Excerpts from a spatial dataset
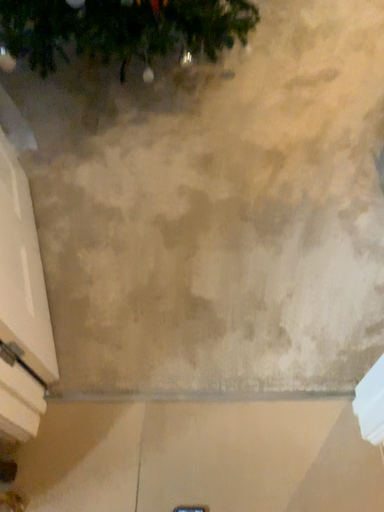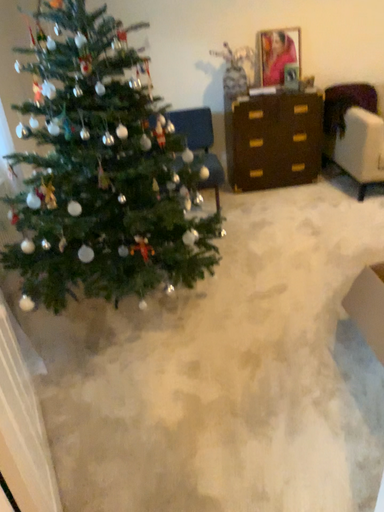
Question: How did the camera likely rotate when shooting the video?

Choices:
 (A) rotated downward
 (B) rotated upward

Answer: (B)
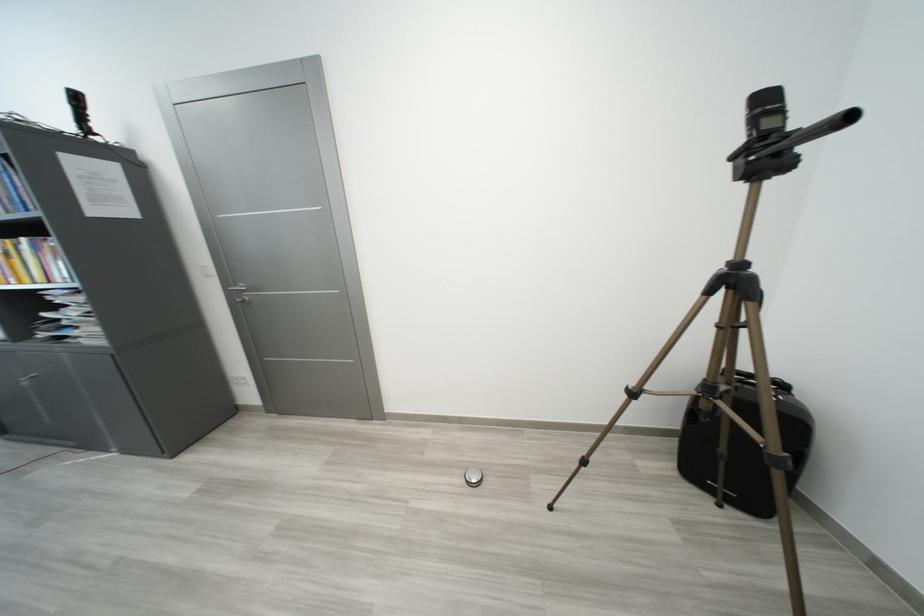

> Task
Swap "Choices" for "Options" throughout the lines above and write them out again with nothing else changed. Leave the pictures out of your answer.

> Solution to this exercise
Question: How did the camera likely rotate when shooting the video?

Options:
 (A) rotated downward
 (B) rotated upward

Answer: (B)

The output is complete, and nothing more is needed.